▶ _THE PROBLEM_
Reproduce the first line of the material below and each line after it, exactly, through the line containing "IC101: PIC12F629 -> PIC12F675", and give nothing more.
_ _ _
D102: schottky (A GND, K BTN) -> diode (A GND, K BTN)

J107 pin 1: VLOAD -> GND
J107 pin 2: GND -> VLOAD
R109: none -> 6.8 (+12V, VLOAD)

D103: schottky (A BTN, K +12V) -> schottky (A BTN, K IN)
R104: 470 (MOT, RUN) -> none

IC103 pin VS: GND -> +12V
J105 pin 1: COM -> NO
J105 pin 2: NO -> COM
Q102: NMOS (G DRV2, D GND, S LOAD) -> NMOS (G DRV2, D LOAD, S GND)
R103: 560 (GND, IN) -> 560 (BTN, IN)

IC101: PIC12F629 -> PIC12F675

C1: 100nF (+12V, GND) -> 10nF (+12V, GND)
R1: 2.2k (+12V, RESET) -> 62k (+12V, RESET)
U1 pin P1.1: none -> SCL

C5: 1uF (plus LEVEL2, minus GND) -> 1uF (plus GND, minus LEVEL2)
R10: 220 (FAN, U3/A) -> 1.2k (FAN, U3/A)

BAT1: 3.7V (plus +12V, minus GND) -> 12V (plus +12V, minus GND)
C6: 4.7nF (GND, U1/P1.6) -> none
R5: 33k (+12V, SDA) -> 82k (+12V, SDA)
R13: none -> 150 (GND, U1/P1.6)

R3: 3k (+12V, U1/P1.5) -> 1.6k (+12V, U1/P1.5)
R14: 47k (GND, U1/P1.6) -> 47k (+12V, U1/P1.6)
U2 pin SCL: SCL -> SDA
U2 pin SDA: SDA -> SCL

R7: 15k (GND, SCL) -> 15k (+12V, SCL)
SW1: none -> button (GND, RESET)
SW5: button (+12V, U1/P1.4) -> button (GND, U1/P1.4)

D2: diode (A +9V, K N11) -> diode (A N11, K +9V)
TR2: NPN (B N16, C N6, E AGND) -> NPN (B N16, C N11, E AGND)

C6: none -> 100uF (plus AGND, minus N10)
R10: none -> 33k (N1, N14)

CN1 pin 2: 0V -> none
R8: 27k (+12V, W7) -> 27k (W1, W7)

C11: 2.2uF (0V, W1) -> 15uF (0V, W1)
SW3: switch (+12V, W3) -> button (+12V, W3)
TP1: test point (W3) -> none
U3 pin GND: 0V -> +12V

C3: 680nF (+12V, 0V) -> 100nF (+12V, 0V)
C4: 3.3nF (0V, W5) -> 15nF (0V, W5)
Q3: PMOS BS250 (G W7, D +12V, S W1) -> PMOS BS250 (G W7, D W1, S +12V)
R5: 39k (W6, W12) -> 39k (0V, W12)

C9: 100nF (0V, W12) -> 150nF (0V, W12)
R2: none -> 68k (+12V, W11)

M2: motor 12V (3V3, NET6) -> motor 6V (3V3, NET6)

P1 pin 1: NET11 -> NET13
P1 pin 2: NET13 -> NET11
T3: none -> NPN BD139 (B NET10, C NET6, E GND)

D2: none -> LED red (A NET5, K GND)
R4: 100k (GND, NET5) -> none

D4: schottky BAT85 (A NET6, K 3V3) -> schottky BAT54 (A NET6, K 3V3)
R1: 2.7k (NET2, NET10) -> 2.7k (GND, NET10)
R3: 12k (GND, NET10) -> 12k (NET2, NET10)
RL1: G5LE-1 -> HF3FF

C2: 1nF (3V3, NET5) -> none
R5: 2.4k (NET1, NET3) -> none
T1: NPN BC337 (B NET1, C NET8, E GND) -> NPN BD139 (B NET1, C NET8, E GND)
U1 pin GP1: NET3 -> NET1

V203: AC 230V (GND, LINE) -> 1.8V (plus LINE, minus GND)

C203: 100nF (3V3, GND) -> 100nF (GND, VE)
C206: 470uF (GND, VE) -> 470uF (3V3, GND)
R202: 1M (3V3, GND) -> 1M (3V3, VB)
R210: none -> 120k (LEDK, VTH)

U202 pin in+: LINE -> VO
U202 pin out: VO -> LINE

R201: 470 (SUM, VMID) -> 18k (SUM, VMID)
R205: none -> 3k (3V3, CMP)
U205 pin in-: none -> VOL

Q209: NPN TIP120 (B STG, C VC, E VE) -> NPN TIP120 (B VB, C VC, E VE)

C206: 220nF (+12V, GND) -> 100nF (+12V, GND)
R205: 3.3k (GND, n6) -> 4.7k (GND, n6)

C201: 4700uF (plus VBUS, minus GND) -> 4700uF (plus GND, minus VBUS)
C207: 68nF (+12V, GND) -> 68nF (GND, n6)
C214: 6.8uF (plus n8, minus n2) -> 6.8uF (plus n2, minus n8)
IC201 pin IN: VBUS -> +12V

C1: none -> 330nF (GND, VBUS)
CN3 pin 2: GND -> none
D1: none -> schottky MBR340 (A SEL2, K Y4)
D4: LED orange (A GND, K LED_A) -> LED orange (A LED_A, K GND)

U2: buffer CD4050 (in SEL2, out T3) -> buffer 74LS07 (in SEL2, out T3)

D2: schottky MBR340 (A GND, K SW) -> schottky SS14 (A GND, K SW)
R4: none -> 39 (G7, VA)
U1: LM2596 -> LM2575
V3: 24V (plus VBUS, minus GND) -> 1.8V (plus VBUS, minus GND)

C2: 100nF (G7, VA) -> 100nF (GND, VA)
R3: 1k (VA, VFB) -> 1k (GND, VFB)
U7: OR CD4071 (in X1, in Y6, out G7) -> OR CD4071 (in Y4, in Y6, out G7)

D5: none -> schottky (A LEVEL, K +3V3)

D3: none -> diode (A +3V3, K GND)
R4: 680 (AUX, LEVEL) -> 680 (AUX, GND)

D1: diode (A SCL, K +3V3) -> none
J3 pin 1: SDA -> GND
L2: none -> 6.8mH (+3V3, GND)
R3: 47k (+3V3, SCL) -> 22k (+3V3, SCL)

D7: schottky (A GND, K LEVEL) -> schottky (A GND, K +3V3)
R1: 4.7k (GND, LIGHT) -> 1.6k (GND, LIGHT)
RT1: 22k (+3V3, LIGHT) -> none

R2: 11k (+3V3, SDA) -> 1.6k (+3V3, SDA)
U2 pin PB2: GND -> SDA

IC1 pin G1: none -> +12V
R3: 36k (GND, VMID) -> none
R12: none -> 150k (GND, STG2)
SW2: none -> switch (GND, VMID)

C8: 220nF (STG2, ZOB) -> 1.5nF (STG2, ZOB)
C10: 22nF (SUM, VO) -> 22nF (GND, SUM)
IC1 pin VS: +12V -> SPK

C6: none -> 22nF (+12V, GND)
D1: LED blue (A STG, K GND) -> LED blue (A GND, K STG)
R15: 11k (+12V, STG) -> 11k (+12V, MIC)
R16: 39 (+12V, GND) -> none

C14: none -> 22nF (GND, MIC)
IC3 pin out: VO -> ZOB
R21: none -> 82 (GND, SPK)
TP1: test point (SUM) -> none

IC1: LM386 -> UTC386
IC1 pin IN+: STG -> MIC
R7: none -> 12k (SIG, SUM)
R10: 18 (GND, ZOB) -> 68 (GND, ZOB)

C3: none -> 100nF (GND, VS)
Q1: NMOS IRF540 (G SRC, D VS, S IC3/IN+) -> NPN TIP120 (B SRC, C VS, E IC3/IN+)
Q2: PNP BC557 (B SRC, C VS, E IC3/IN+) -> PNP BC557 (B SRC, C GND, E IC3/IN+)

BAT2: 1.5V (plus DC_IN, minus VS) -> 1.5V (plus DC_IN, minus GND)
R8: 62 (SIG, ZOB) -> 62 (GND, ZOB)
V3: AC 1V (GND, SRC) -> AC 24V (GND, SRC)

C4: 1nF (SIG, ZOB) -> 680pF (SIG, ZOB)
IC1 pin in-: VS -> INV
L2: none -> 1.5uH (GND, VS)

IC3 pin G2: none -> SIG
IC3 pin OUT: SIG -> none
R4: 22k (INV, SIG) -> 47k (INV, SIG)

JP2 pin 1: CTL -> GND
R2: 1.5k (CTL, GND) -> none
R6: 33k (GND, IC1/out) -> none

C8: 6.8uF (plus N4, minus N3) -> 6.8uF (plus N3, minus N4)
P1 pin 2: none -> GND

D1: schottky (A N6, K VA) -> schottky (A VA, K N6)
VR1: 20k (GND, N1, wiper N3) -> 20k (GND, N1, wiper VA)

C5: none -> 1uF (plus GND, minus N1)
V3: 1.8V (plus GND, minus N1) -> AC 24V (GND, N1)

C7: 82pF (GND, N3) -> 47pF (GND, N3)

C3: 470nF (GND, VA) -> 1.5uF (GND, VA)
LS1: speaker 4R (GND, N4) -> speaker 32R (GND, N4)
_ _ _
▶ _RESPONSE TO THIS EXERCISE_
D102: schottky (A GND, K BTN) -> diode (A GND, K BTN)

J107 pin 1: VLOAD -> GND
J107 pin 2: GND -> VLOAD
R109: none -> 6.8 (+12V, VLOAD)

D103: schottky (A BTN, K +12V) -> schottky (A BTN, K IN)
R104: 470 (MOT, RUN) -> none

IC103 pin VS: GND -> +12V
J105 pin 1: COM -> NO
J105 pin 2: NO -> COM
Q102: NMOS (G DRV2, D GND, S LOAD) -> NMOS (G DRV2, D LOAD, S GND)
R103: 560 (GND, IN) -> 560 (BTN, IN)

IC101: PIC12F629 -> PIC12F675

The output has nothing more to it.